Start of Block
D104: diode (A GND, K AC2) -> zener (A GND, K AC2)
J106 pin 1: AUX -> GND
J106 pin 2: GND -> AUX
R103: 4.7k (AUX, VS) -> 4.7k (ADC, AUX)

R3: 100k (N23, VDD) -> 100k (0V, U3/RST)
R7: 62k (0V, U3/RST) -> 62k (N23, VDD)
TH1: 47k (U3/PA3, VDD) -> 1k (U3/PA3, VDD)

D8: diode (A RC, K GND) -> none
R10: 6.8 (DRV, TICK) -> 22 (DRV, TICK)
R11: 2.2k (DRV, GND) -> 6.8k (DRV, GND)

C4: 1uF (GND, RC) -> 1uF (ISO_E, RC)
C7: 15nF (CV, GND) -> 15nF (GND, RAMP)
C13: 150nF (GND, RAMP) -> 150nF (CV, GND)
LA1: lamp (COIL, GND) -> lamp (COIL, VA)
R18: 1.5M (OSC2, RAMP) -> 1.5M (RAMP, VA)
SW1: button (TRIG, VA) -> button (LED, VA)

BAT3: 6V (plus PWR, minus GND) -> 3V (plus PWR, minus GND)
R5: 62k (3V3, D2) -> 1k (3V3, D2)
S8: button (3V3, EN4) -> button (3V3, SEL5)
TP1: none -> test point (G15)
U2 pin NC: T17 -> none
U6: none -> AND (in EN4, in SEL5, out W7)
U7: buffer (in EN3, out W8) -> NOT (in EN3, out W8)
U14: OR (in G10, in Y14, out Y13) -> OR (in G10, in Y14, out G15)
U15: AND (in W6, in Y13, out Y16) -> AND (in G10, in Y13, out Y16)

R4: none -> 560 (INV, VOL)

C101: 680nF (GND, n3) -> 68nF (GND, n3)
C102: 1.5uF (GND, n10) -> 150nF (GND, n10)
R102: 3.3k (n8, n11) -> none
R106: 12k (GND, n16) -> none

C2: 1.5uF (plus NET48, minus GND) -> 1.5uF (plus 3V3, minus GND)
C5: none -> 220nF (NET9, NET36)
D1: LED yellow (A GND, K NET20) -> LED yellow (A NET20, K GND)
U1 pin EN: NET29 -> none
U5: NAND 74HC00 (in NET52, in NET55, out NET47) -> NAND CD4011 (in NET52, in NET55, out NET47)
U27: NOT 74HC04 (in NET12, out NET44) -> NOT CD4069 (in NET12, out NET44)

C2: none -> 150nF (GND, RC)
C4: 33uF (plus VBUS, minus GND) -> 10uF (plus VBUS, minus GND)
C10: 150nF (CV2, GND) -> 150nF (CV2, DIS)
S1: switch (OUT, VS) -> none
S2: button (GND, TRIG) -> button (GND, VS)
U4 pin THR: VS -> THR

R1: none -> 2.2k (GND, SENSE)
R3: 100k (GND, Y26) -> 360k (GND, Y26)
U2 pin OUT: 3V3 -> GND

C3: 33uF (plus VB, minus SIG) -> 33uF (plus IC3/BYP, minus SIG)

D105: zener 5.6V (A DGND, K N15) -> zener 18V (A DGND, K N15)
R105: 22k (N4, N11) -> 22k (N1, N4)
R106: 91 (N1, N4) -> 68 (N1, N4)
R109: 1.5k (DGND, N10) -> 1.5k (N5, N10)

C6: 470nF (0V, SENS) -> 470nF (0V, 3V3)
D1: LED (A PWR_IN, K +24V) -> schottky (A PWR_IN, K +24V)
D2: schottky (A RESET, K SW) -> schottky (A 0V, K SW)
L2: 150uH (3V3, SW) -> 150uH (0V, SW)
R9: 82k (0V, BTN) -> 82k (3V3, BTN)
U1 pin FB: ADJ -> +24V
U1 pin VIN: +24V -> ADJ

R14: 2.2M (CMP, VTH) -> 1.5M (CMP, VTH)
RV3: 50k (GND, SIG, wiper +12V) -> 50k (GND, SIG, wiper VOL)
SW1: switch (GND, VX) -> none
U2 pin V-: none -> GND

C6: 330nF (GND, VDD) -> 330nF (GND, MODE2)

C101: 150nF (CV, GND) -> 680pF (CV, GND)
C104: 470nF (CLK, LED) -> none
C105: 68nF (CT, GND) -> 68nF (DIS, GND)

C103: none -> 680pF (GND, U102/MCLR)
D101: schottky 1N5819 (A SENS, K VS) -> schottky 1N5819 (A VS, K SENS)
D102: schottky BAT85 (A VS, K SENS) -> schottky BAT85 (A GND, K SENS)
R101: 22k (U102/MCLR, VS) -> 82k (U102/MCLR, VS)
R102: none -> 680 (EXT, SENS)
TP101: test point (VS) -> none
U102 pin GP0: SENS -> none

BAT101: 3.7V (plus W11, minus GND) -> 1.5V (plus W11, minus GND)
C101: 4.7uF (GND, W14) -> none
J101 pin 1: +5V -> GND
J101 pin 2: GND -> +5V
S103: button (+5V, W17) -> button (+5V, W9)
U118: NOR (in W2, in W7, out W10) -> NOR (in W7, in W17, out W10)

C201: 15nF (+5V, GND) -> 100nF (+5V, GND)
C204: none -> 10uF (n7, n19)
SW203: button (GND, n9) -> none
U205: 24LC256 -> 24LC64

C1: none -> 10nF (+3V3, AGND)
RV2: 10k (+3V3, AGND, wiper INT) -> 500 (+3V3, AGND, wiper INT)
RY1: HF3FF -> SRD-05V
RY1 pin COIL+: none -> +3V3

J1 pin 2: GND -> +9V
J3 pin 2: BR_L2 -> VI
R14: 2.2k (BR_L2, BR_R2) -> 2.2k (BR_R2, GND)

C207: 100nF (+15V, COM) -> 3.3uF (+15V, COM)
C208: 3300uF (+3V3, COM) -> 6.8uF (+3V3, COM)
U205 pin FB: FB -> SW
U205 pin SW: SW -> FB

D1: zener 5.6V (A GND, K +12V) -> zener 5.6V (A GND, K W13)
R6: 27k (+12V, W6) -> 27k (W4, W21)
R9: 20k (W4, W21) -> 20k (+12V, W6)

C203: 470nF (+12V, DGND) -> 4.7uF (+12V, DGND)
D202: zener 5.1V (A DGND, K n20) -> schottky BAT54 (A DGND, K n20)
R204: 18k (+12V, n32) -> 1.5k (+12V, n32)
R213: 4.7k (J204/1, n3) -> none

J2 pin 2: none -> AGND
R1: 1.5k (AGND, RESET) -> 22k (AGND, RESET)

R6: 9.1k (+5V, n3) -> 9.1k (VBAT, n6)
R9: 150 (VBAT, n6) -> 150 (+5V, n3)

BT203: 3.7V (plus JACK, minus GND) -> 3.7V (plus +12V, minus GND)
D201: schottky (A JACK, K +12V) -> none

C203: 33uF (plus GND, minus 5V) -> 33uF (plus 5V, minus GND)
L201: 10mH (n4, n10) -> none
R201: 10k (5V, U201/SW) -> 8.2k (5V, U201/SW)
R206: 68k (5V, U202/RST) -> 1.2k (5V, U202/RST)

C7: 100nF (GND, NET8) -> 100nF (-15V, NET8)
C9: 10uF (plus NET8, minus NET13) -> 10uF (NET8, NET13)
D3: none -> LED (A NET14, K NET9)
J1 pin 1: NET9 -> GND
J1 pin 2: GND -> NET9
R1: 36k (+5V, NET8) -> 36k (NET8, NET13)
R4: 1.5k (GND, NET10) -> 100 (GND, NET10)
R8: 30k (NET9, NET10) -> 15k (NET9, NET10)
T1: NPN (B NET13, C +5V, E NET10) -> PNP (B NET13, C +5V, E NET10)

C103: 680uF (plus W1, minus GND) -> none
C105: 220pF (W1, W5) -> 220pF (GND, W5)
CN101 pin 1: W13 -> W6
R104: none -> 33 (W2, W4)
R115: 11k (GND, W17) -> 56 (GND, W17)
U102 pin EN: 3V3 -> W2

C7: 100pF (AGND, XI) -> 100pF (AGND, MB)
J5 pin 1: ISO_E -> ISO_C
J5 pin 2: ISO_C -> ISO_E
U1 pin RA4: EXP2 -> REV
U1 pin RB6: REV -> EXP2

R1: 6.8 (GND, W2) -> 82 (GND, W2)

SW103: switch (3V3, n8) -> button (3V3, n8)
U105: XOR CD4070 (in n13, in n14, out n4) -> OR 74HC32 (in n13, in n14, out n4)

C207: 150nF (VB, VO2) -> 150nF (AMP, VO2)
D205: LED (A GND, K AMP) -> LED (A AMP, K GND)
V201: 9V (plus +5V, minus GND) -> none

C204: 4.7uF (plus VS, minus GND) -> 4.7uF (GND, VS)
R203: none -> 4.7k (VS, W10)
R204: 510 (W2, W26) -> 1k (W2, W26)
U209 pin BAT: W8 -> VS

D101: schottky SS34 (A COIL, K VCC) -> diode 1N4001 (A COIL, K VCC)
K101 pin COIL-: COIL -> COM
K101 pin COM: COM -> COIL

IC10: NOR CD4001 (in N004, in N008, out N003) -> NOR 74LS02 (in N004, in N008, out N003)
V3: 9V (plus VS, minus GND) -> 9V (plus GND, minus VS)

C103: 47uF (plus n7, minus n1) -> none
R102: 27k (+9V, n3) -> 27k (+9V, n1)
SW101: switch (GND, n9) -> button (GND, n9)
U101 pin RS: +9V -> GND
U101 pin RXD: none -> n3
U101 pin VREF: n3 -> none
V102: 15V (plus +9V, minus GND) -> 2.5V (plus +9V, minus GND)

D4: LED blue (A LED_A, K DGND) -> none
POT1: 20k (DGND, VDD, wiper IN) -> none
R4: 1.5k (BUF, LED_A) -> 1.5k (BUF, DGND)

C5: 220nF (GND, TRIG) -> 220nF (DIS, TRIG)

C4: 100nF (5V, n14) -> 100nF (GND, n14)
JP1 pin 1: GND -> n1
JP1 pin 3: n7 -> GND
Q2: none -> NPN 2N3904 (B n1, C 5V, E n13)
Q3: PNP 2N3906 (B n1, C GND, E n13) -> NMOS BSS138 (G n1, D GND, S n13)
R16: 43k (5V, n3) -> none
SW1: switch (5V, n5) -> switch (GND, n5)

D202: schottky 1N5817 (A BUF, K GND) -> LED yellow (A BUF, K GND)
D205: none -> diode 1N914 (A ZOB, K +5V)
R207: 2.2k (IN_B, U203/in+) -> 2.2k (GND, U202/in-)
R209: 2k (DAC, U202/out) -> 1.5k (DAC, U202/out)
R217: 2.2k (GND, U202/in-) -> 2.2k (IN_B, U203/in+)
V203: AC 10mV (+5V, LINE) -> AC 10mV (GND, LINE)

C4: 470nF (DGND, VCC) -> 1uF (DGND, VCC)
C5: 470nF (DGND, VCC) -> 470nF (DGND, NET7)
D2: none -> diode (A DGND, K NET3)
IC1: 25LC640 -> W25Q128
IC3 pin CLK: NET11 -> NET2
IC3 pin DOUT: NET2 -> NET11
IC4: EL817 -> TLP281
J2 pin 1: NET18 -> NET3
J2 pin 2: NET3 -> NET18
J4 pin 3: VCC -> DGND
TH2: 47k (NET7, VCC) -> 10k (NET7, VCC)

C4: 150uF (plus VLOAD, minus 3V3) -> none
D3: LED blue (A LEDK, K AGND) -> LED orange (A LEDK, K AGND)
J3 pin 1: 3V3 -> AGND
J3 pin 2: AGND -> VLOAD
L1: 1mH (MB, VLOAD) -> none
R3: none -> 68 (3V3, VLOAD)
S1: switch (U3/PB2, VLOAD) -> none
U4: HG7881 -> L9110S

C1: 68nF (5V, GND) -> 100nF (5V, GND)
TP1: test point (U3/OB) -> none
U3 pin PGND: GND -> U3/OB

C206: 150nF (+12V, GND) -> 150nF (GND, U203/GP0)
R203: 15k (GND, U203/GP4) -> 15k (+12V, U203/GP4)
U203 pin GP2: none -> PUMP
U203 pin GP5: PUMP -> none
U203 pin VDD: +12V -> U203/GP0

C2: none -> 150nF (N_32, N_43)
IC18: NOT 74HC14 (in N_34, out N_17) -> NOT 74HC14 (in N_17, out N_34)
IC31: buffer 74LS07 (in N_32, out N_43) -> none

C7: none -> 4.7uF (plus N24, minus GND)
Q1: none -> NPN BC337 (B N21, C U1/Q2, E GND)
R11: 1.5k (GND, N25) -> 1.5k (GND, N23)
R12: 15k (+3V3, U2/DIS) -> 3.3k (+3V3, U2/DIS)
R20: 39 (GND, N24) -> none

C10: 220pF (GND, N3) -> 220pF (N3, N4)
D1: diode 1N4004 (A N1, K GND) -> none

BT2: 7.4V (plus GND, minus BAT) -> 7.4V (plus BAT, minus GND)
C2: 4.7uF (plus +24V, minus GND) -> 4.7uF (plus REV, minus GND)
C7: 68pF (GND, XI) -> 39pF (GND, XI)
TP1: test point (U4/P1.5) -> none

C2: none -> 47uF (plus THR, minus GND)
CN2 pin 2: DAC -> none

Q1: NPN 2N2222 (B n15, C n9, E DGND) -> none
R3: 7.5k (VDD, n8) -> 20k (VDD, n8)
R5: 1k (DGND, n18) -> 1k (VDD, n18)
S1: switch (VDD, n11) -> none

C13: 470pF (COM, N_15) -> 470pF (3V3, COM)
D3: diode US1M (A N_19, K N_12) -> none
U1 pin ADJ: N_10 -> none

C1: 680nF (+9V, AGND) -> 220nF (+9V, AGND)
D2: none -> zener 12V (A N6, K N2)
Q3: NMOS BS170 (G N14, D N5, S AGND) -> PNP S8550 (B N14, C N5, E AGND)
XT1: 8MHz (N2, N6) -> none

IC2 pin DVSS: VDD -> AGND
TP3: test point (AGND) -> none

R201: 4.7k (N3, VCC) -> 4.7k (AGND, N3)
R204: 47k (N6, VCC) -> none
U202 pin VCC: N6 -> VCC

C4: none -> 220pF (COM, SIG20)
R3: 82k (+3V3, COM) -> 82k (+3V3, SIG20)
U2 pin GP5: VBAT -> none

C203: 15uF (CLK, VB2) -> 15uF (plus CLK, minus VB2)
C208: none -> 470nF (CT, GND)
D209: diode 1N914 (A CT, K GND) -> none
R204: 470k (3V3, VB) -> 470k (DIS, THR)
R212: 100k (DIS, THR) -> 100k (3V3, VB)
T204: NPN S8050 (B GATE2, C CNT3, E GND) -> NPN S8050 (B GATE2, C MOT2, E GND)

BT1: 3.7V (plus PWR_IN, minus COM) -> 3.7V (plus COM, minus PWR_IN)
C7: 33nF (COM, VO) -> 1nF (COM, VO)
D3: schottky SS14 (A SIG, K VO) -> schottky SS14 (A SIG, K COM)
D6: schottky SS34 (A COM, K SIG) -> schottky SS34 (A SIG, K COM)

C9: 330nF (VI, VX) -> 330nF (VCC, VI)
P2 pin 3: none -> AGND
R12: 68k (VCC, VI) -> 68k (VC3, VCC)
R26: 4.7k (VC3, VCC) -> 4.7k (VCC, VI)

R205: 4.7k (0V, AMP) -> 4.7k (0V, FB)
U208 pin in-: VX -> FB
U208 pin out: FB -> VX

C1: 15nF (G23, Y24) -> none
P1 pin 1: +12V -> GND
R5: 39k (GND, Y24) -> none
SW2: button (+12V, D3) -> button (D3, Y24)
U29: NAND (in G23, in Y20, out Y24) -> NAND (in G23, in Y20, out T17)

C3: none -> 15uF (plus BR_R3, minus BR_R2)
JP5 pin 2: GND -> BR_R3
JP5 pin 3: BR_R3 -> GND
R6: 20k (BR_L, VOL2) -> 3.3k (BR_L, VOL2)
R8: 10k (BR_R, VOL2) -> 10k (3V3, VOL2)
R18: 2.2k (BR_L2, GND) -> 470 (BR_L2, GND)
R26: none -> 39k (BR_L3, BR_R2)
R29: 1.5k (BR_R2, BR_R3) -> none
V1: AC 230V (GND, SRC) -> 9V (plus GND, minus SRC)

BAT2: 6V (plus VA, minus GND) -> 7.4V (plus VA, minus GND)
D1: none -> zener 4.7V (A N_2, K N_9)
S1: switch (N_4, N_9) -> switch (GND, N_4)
End of Block
**ABOUT THIS EXERCISE:** Scan the entries for the string "button" and report only how many lines contain it.

**SOLUTION TO THE PROBLEM:** 8